- **To do**:
Every line from the one with "(897, 420) = (805, 249): green button -> none" through the final line of the entries below should be returned exactly; leave out all other lines.

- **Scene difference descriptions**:
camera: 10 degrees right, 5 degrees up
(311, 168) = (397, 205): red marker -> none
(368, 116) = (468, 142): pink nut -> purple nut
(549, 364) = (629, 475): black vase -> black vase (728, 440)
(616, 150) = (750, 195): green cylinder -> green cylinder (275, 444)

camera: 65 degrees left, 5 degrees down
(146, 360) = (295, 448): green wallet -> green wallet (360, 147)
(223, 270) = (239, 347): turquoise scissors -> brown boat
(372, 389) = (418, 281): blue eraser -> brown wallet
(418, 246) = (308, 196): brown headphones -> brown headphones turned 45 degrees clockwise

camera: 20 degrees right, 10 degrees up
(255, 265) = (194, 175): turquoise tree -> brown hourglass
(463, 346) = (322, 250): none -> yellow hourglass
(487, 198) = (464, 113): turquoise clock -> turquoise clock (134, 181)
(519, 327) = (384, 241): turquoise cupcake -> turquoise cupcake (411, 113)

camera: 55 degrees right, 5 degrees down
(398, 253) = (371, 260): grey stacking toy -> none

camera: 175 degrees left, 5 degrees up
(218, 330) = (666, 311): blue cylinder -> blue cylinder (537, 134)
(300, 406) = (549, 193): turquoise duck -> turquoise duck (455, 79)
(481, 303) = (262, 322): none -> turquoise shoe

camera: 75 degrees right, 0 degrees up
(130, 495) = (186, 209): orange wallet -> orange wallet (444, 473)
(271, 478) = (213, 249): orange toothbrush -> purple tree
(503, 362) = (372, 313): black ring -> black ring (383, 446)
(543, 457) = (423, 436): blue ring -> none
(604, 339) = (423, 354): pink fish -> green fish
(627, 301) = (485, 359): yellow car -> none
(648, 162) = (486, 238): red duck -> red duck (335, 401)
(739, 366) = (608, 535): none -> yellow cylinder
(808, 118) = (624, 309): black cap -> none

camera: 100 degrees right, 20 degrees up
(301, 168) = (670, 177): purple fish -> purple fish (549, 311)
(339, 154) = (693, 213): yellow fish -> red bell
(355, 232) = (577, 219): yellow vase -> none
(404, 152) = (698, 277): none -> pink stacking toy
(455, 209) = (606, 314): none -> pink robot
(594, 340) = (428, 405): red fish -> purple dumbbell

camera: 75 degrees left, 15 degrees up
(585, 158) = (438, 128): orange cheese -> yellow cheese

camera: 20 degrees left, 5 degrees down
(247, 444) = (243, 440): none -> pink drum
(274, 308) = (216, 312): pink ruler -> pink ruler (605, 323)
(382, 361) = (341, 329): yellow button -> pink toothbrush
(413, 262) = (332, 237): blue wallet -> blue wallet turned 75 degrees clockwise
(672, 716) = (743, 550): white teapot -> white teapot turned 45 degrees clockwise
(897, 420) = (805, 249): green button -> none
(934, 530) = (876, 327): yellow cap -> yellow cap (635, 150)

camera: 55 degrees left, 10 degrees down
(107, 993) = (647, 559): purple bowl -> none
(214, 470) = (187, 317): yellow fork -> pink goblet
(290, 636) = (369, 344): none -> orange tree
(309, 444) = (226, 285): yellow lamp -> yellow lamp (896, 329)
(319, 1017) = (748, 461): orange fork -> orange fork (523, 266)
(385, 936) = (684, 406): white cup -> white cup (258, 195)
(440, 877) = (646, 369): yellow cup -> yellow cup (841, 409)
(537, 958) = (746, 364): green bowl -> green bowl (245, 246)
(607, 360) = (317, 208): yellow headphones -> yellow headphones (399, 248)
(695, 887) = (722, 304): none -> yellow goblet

- **Response**:
(897, 420) = (805, 249): green button -> none
(934, 530) = (876, 327): yellow cap -> yellow cap (635, 150)

camera: 55 degrees left, 10 degrees down
(107, 993) = (647, 559): purple bowl -> none
(214, 470) = (187, 317): yellow fork -> pink goblet
(290, 636) = (369, 344): none -> orange tree
(309, 444) = (226, 285): yellow lamp -> yellow lamp (896, 329)
(319, 1017) = (748, 461): orange fork -> orange fork (523, 266)
(385, 936) = (684, 406): white cup -> white cup (258, 195)
(440, 877) = (646, 369): yellow cup -> yellow cup (841, 409)
(537, 958) = (746, 364): green bowl -> green bowl (245, 246)
(607, 360) = (317, 208): yellow headphones -> yellow headphones (399, 248)
(695, 887) = (722, 304): none -> yellow goblet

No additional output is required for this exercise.